== ABOUT THIS EXERCISE ==
Among the records that follow, set down only the lines from the one containing "R6: 150k (GND, STAT) -> 100k (GND, STAT)" to the one containing "S101: none -> switch (COM, N_1)", both included, exactly.

Items from a data source:
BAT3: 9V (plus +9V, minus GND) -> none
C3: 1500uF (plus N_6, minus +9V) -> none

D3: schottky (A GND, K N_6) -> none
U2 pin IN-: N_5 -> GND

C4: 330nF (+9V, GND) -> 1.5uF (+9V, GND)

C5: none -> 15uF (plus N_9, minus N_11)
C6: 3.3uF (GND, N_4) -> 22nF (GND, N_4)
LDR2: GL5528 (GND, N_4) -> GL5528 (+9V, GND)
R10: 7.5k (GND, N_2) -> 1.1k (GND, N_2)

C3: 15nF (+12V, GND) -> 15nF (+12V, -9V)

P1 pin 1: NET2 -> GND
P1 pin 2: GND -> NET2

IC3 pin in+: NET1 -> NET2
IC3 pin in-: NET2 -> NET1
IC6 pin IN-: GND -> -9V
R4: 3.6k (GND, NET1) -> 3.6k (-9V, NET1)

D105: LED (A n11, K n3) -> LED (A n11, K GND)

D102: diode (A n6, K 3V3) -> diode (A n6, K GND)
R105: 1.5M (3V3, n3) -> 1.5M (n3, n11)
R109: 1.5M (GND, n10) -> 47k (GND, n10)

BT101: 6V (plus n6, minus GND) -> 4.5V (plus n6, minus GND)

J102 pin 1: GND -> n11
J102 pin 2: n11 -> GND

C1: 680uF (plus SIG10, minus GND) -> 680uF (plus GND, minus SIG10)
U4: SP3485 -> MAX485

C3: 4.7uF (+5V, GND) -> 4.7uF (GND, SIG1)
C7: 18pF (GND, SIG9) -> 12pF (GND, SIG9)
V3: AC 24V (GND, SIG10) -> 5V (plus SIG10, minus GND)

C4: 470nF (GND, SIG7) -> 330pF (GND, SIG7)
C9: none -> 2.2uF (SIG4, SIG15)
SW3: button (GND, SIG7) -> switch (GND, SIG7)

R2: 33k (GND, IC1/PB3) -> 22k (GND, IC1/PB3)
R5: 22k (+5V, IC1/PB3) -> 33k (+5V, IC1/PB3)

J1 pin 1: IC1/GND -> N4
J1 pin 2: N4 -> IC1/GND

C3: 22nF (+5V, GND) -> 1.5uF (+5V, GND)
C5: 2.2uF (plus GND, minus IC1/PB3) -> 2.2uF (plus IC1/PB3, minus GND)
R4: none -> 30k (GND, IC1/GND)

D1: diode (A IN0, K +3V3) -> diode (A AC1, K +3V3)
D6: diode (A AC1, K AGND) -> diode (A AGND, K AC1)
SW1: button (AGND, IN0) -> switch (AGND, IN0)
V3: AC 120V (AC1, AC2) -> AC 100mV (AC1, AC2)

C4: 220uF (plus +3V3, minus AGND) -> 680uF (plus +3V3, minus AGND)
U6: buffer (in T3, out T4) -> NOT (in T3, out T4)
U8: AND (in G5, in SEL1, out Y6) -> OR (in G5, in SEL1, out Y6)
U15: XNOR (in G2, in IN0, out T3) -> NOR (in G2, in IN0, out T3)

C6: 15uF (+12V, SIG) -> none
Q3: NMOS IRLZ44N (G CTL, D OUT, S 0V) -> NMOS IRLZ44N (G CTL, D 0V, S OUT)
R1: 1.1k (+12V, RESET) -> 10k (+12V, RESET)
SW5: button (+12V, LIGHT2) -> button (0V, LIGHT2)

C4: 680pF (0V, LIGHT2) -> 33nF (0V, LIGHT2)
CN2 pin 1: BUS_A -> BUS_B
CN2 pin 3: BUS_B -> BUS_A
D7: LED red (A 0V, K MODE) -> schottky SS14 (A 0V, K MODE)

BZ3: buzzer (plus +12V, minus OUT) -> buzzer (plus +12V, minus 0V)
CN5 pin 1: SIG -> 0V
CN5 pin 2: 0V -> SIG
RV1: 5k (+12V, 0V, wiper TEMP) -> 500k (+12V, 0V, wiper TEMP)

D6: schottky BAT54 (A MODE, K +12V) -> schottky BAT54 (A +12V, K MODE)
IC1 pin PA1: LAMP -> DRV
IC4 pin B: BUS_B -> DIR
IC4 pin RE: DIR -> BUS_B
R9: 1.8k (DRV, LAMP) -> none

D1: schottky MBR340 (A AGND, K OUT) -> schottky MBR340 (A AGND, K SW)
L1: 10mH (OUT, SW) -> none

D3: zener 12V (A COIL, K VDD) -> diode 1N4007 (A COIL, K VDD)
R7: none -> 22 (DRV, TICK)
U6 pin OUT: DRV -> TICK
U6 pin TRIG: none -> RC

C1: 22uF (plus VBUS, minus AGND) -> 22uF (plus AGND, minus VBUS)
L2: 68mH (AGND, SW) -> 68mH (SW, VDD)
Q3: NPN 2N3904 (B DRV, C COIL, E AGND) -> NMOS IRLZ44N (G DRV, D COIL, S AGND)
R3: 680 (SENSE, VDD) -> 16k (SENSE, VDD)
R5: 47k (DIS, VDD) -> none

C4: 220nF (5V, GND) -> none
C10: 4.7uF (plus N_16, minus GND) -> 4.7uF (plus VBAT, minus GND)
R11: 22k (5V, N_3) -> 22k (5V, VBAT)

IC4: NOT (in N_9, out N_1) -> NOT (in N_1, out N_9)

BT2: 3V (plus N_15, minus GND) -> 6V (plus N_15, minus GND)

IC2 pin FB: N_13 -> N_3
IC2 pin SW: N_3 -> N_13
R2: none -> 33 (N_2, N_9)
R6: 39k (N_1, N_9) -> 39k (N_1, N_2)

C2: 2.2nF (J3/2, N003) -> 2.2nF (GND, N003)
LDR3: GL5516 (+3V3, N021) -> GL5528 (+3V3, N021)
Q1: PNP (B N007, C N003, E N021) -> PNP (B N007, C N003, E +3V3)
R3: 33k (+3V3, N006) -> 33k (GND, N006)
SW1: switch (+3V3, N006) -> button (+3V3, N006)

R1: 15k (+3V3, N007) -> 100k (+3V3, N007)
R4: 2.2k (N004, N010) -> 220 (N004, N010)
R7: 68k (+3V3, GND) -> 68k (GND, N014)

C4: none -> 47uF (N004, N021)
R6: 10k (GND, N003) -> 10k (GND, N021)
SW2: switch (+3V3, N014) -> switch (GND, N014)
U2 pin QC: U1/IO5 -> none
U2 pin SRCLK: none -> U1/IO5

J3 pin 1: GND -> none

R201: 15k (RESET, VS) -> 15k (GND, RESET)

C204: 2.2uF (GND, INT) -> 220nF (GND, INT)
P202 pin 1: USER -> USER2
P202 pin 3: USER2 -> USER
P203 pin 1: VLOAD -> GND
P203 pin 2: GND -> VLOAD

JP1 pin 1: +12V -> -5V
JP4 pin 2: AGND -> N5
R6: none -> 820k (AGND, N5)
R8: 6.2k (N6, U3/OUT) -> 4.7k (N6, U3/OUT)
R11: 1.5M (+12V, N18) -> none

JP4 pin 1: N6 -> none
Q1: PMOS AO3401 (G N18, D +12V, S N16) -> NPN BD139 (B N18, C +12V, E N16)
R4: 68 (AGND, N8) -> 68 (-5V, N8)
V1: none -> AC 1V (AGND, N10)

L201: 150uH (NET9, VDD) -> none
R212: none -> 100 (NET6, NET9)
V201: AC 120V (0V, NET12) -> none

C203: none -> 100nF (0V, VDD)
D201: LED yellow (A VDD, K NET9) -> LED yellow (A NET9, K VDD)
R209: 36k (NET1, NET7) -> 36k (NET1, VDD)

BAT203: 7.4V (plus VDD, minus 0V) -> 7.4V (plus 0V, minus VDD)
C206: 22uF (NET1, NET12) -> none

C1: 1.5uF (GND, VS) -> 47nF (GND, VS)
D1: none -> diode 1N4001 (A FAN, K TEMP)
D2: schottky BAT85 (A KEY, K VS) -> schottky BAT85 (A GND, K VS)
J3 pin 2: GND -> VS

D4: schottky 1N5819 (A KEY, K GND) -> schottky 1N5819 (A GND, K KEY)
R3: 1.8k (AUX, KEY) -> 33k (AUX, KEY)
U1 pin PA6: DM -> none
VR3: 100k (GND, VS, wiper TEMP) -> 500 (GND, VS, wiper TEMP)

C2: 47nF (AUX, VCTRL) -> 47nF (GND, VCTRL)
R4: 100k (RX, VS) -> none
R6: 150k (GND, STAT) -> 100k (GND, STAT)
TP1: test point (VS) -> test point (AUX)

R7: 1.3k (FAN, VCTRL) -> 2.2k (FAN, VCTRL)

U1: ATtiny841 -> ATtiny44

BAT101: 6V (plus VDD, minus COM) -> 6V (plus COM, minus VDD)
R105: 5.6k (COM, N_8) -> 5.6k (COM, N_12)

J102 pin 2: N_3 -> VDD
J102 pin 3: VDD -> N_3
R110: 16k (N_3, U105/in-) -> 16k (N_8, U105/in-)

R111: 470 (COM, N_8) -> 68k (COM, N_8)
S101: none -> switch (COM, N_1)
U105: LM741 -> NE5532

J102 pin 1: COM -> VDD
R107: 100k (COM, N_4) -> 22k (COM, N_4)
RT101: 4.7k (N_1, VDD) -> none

== RESULT ==
R6: 150k (GND, STAT) -> 100k (GND, STAT)
TP1: test point (VS) -> test point (AUX)

R7: 1.3k (FAN, VCTRL) -> 2.2k (FAN, VCTRL)

U1: ATtiny841 -> ATtiny44

BAT101: 6V (plus VDD, minus COM) -> 6V (plus COM, minus VDD)
R105: 5.6k (COM, N_8) -> 5.6k (COM, N_12)

J102 pin 2: N_3 -> VDD
J102 pin 3: VDD -> N_3
R110: 16k (N_3, U105/in-) -> 16k (N_8, U105/in-)

R111: 470 (COM, N_8) -> 68k (COM, N_8)
S101: none -> switch (COM, N_1)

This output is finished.